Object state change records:
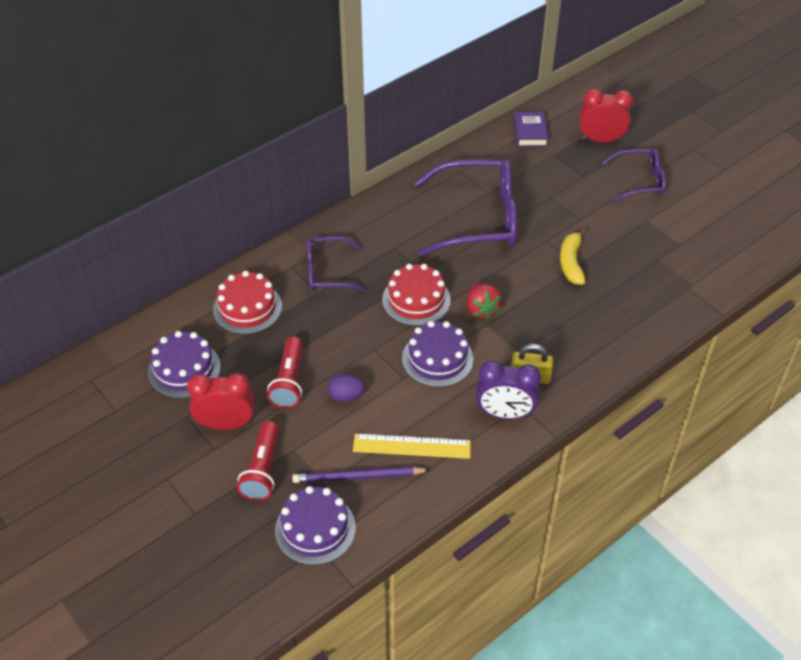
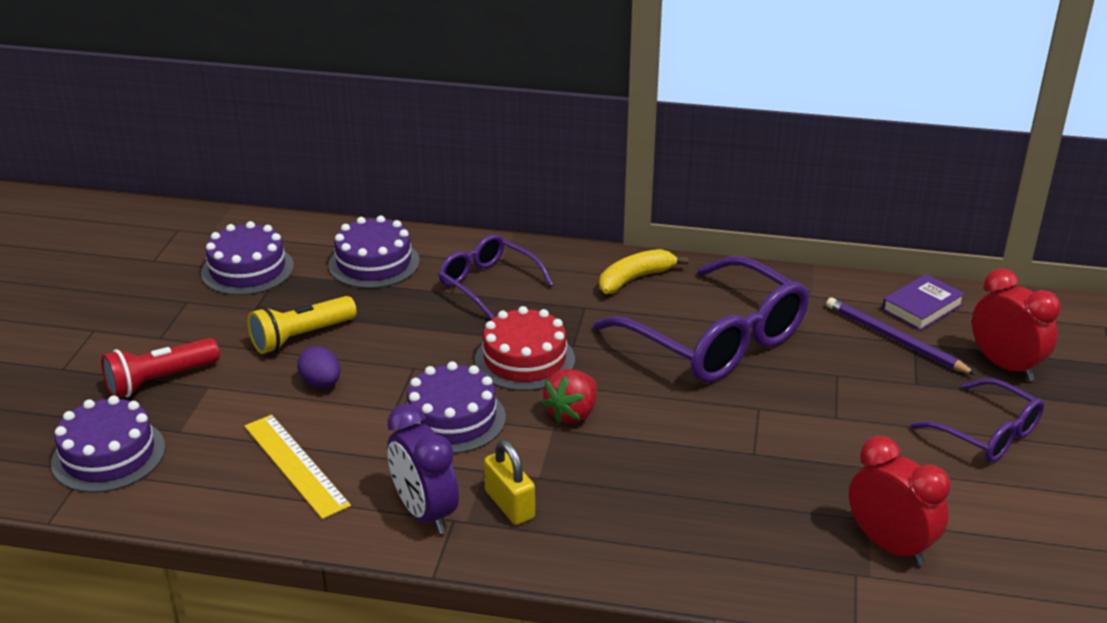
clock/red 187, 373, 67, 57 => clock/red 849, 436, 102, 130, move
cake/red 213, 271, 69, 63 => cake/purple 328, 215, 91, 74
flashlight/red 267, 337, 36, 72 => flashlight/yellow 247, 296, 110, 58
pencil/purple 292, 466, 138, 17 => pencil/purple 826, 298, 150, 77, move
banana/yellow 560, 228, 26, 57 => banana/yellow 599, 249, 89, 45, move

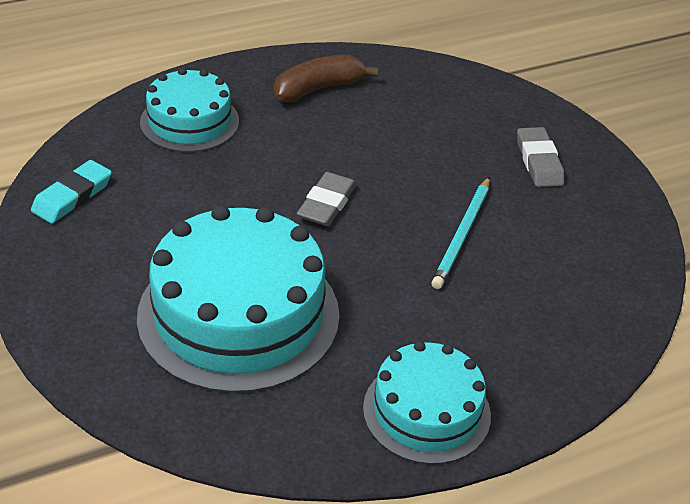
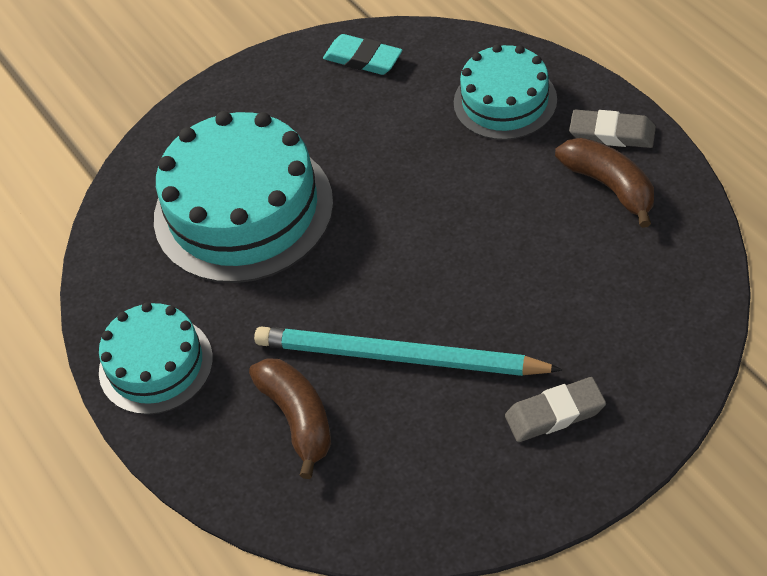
eraser/grey 297, 172, 60, 54 => eraser/grey 569, 109, 87, 39, move
pencil/turquoise 431, 177, 59, 112 => pencil/turquoise 254, 326, 309, 50, x1.61
nothing => banana/brown 249, 358, 82, 121

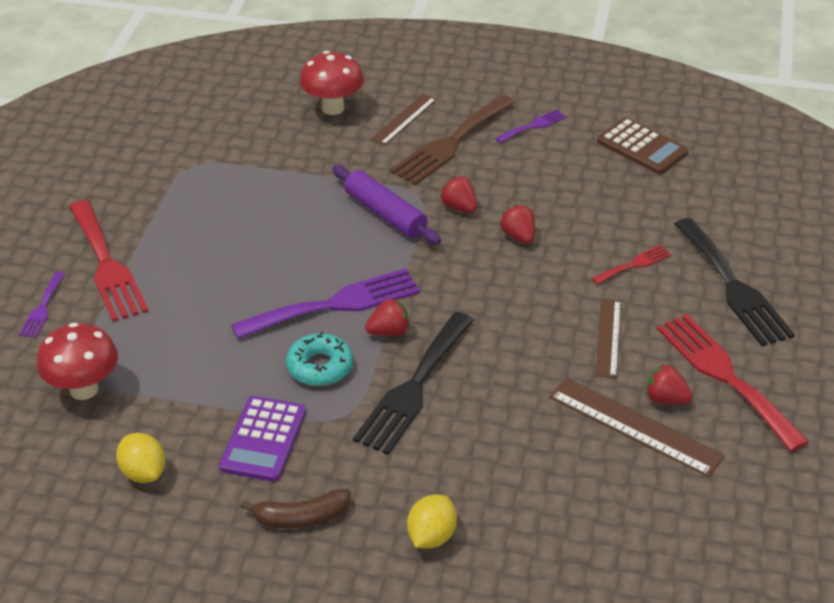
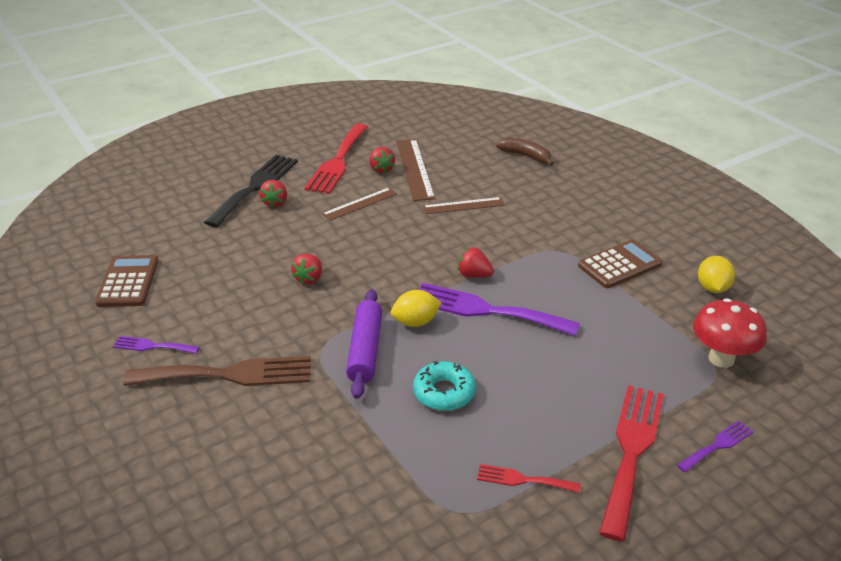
calculator/purple 219, 396, 87, 86 => calculator/brown 578, 240, 85, 48
banana/brown 240, 489, 111, 40 => banana/brown 496, 137, 58, 29, move
donut/turquoise 286, 332, 67, 54 => donut/turquoise 413, 361, 63, 50, move
mushroom/red 299, 51, 65, 64 => nothing
fork/black 353, 312, 121, 143 => nothing
ruler/brown 371, 94, 66, 51 => ruler/brown 423, 197, 82, 17, move
lemon/yellow 407, 495, 50, 54 => lemon/yellow 391, 290, 51, 37, move
strawberry/red 440, 176, 37, 37 => strawberry/red 259, 180, 28, 28, move
fork/red 591, 245, 80, 40 => fork/red 477, 464, 104, 29, move

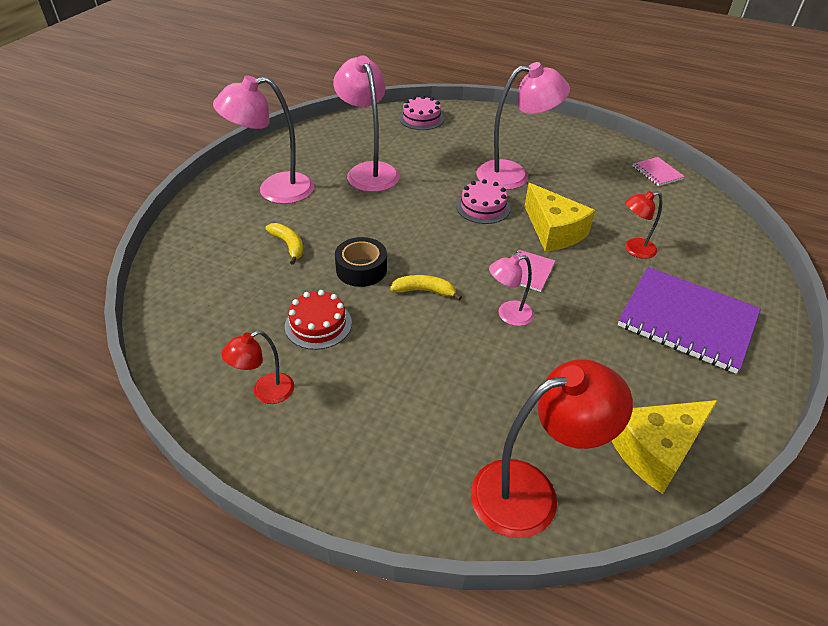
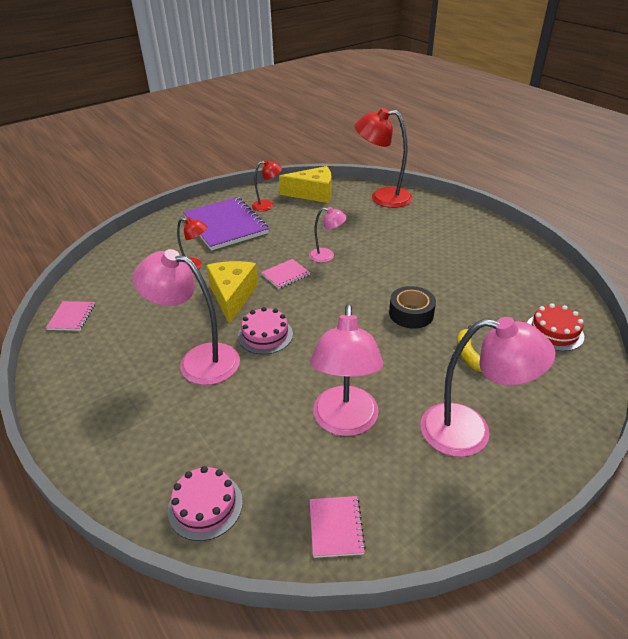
lamp/red 221, 331, 73, 73 => lamp/red 252, 160, 30, 51, move
cake/red 285, 290, 67, 60 => cake/red 527, 303, 57, 48, move
banana/yellow 390, 275, 72, 26 => nothing
nothing => notebook/pink 310, 496, 56, 62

PROBLEM DESCRIPTION: Look above for the line with "banana/yellow 560, 228, 26, 57" and the line with "pencil/turquoise 431, 177, 59, 112"; set down those two lines and all lines between them exactly, without pictures and without anything else.

SOLUTION TO THE PROBLEM:
banana/yellow 560, 228, 26, 57 => banana/yellow 599, 249, 89, 45, move

eraser/grey 297, 172, 60, 54 => eraser/grey 569, 109, 87, 39, move
pencil/turquoise 431, 177, 59, 112 => pencil/turquoise 254, 326, 309, 50, x1.61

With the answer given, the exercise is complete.